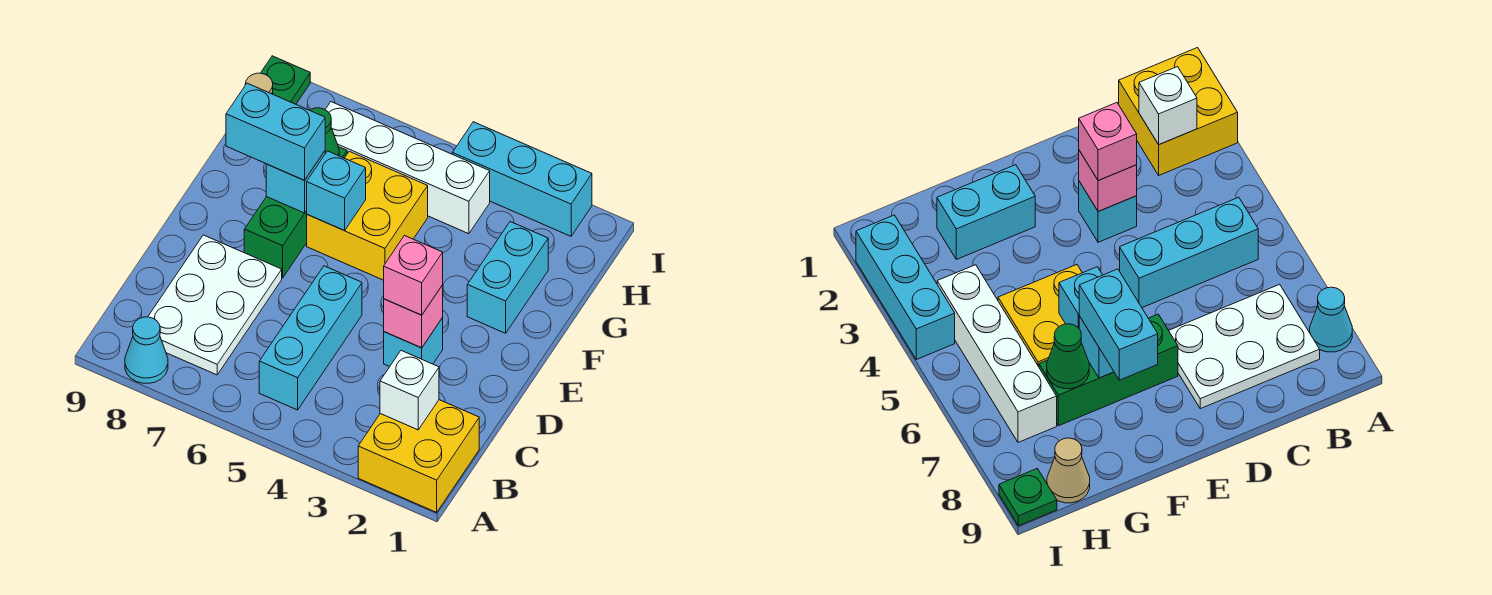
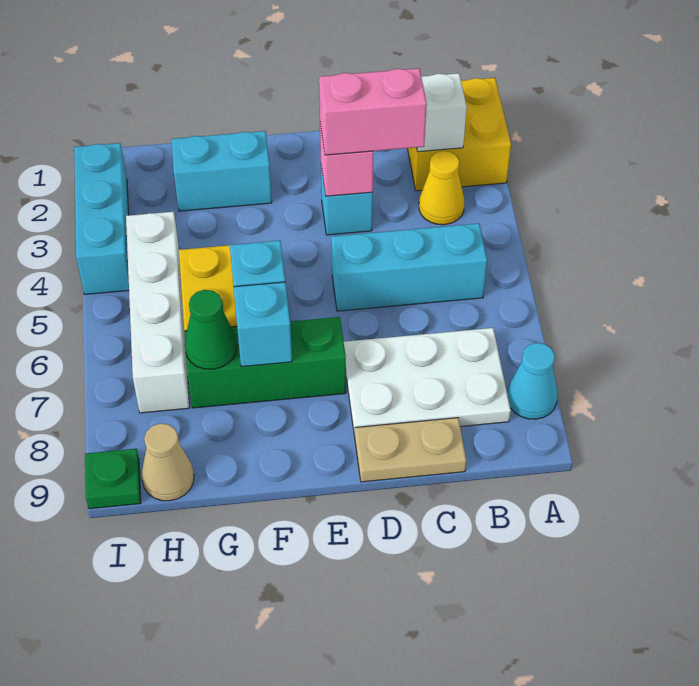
none -> yellow cone B3 level 1
none -> tan plate C9:D9 level 1
pink brick D3 level 3 -> pink brick C3:D3 level 3
cyan brick F7:F8 level 3 -> none

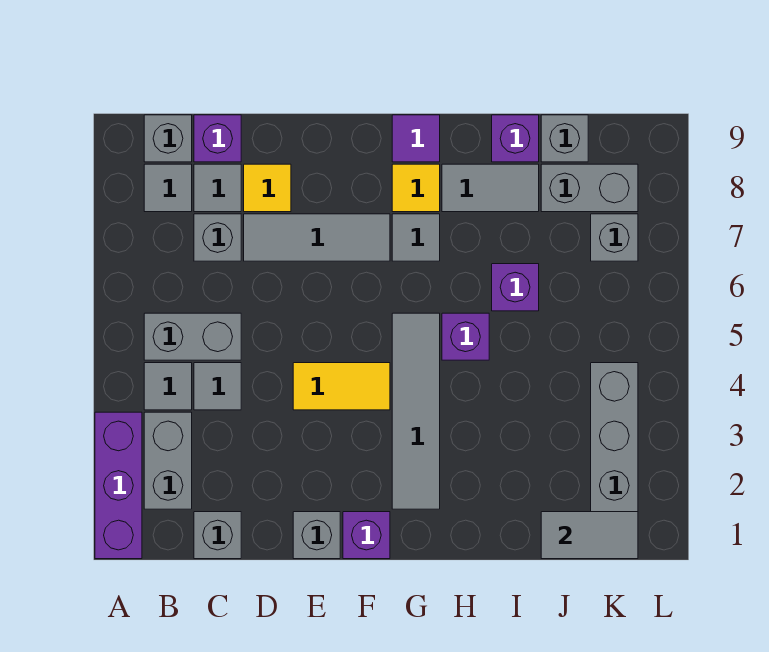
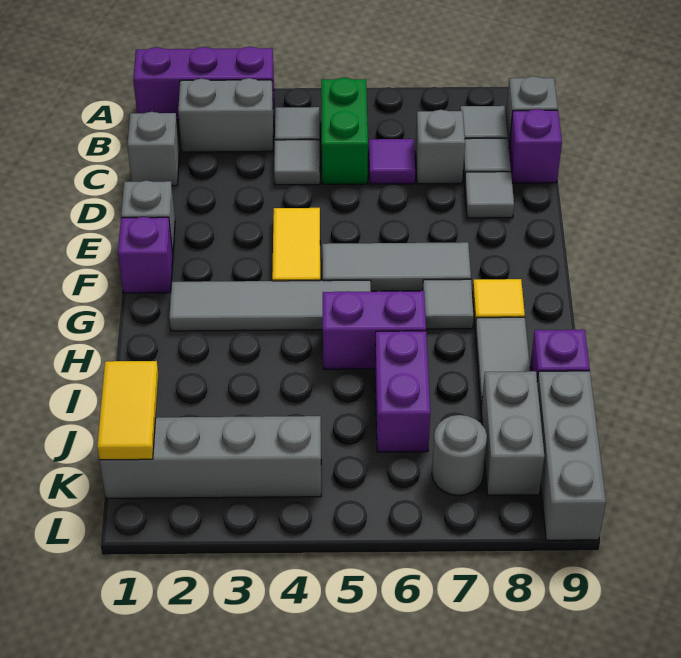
grey brick B5:C5 level 1 -> green brick B5:C5 level 1
grey tile D7:F7 level 1 -> grey tile F5:F7 level 1
yellow tile D8 level 1 -> grey tile D8 level 1
purple tile G9 level 1 -> purple tile C6 level 1
purple brick H5 level 1 -> purple brick H5:H6 level 1
purple brick I6 level 1 -> purple brick I6:J6 level 1
grey tile J1:K1 level 2 -> yellow tile J1:K1 level 2
grey brick J9 level 1 -> grey brick J9:L9 level 1
grey brick K7 level 1 -> grey round brick K7 level 1

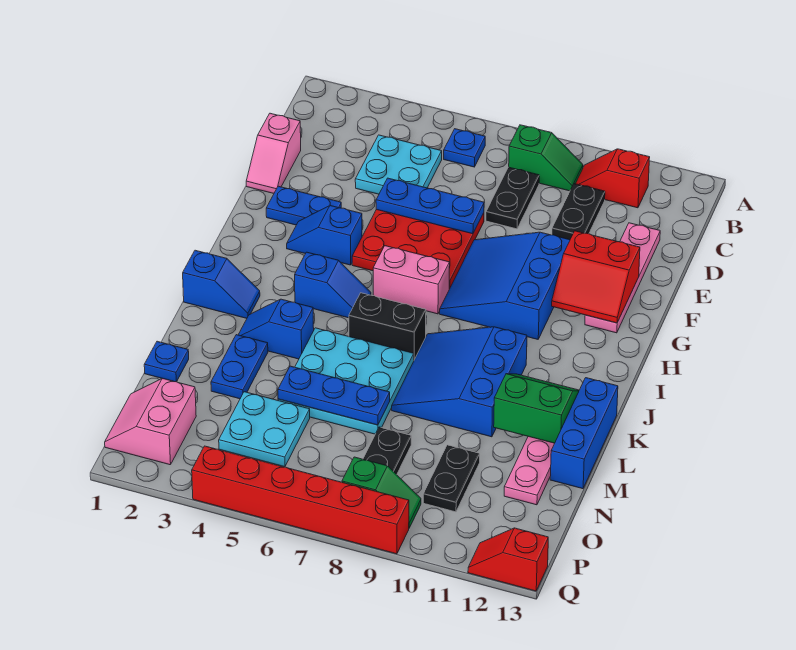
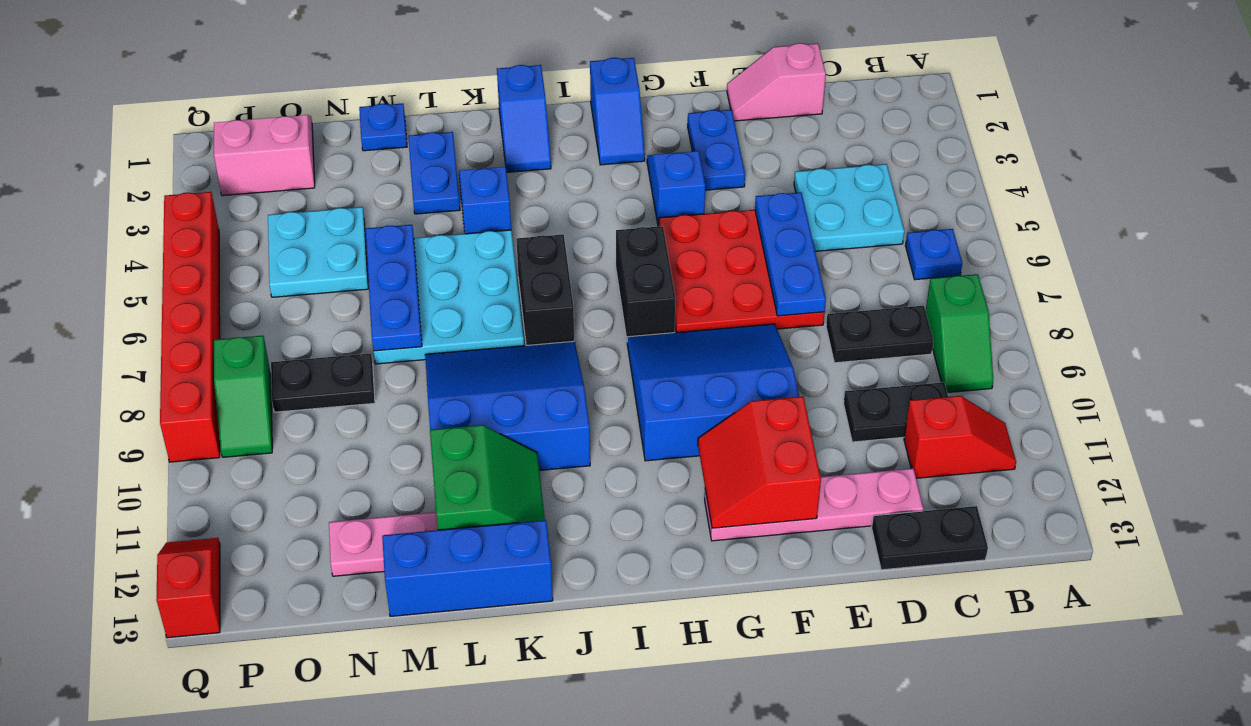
red slope B10:B11 level 1 top 11 -> red slope B11:C11 level 1 top C
pink brick H6:H7 level 1 -> black brick H6:H7 level 1
blue slope I4:I5 level 1 top 4 -> blue slope H1:H2 level 1 top 1
blue plate L3:M3 level 1 -> blue plate L2:L3 level 1
black plate N10:O10 level 1 -> black plate C13:D13 level 1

§ What to work on
Return all the entries word for word, but omit any pictures they contain.

§ Your response
none -> yellow cone B3 level 1
none -> tan plate C9:D9 level 1
pink brick D3 level 3 -> pink brick C3:D3 level 3
cyan brick F7:F8 level 3 -> none

grey brick B5:C5 level 1 -> green brick B5:C5 level 1
grey tile D7:F7 level 1 -> grey tile F5:F7 level 1
yellow tile D8 level 1 -> grey tile D8 level 1
purple tile G9 level 1 -> purple tile C6 level 1
purple brick H5 level 1 -> purple brick H5:H6 level 1
purple brick I6 level 1 -> purple brick I6:J6 level 1
grey tile J1:K1 level 2 -> yellow tile J1:K1 level 2
grey brick J9 level 1 -> grey brick J9:L9 level 1
grey brick K7 level 1 -> grey round brick K7 level 1

red slope B10:B11 level 1 top 11 -> red slope B11:C11 level 1 top C
pink brick H6:H7 level 1 -> black brick H6:H7 level 1
blue slope I4:I5 level 1 top 4 -> blue slope H1:H2 level 1 top 1
blue plate L3:M3 level 1 -> blue plate L2:L3 level 1
black plate N10:O10 level 1 -> black plate C13:D13 level 1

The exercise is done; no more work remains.